## START Dataset

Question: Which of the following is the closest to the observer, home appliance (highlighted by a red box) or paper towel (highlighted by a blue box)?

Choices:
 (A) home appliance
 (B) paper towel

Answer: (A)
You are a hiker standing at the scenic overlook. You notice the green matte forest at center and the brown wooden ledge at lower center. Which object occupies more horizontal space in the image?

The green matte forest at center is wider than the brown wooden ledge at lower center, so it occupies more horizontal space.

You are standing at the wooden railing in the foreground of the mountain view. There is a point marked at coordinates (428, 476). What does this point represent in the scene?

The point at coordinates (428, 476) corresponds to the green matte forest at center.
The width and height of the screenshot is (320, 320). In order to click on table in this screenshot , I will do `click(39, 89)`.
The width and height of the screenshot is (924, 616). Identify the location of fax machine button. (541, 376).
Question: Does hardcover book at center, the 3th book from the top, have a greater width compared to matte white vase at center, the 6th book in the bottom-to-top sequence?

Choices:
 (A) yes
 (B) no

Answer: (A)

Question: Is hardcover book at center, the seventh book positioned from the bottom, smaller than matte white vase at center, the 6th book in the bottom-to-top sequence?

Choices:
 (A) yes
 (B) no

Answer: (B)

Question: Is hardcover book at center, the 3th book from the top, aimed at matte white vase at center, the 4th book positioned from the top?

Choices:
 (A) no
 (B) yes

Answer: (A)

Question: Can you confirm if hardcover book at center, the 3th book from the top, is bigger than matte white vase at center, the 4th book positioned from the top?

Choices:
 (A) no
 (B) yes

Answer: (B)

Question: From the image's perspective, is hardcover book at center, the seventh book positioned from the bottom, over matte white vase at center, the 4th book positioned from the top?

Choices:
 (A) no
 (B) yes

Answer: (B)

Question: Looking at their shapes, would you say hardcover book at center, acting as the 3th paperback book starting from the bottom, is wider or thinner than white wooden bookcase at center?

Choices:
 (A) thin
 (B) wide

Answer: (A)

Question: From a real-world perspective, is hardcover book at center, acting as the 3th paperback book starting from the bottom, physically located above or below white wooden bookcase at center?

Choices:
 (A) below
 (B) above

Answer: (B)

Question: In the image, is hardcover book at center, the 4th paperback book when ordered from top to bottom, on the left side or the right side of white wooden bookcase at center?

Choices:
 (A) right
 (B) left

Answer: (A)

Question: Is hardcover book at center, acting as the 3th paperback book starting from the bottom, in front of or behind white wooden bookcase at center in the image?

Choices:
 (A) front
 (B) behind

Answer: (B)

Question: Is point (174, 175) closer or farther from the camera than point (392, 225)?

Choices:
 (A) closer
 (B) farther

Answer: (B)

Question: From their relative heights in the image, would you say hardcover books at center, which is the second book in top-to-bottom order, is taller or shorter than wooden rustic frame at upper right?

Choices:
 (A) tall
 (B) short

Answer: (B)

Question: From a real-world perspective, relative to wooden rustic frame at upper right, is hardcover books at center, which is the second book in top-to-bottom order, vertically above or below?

## END Dataset

◆ Goal
Reproduce all of the material above, switching every "matte white vase" to "glass jar" and keeping everything else the same.

◆ Result of this exercise
Question: Which of the following is the closest to the observer, home appliance (highlighted by a red box) or paper towel (highlighted by a blue box)?

Choices:
 (A) home appliance
 (B) paper towel

Answer: (A)
You are a hiker standing at the scenic overlook. You notice the green matte forest at center and the brown wooden ledge at lower center. Which object occupies more horizontal space in the image?

The green matte forest at center is wider than the brown wooden ledge at lower center, so it occupies more horizontal space.

You are standing at the wooden railing in the foreground of the mountain view. There is a point marked at coordinates (428, 476). What does this point represent in the scene?

The point at coordinates (428, 476) corresponds to the green matte forest at center.
The width and height of the screenshot is (320, 320). In order to click on table in this screenshot , I will do `click(39, 89)`.
The width and height of the screenshot is (924, 616). Identify the location of fax machine button. (541, 376).
Question: Does hardcover book at center, the 3th book from the top, have a greater width compared to glass jar at center, the 6th book in the bottom-to-top sequence?

Choices:
 (A) yes
 (B) no

Answer: (A)

Question: Is hardcover book at center, the seventh book positioned from the bottom, smaller than glass jar at center, the 6th book in the bottom-to-top sequence?

Choices:
 (A) yes
 (B) no

Answer: (B)

Question: Is hardcover book at center, the 3th book from the top, aimed at glass jar at center, the 4th book positioned from the top?

Choices:
 (A) no
 (B) yes

Answer: (A)

Question: Can you confirm if hardcover book at center, the 3th book from the top, is bigger than glass jar at center, the 4th book positioned from the top?

Choices:
 (A) no
 (B) yes

Answer: (B)

Question: From the image's perspective, is hardcover book at center, the seventh book positioned from the bottom, over glass jar at center, the 4th book positioned from the top?

Choices:
 (A) no
 (B) yes

Answer: (B)

Question: Looking at their shapes, would you say hardcover book at center, acting as the 3th paperback book starting from the bottom, is wider or thinner than white wooden bookcase at center?

Choices:
 (A) thin
 (B) wide

Answer: (A)

Question: From a real-world perspective, is hardcover book at center, acting as the 3th paperback book starting from the bottom, physically located above or below white wooden bookcase at center?

Choices:
 (A) below
 (B) above

Answer: (B)

Question: In the image, is hardcover book at center, the 4th paperback book when ordered from top to bottom, on the left side or the right side of white wooden bookcase at center?

Choices:
 (A) right
 (B) left

Answer: (A)

Question: Is hardcover book at center, acting as the 3th paperback book starting from the bottom, in front of or behind white wooden bookcase at center in the image?

Choices:
 (A) front
 (B) behind

Answer: (B)

Question: Is point (174, 175) closer or farther from the camera than point (392, 225)?

Choices:
 (A) closer
 (B) farther

Answer: (B)

Question: From their relative heights in the image, would you say hardcover books at center, which is the second book in top-to-bottom order, is taller or shorter than wooden rustic frame at upper right?

Choices:
 (A) tall
 (B) short

Answer: (B)

Question: From a real-world perspective, relative to wooden rustic frame at upper right, is hardcover books at center, which is the second book in top-to-bottom order, vertically above or below?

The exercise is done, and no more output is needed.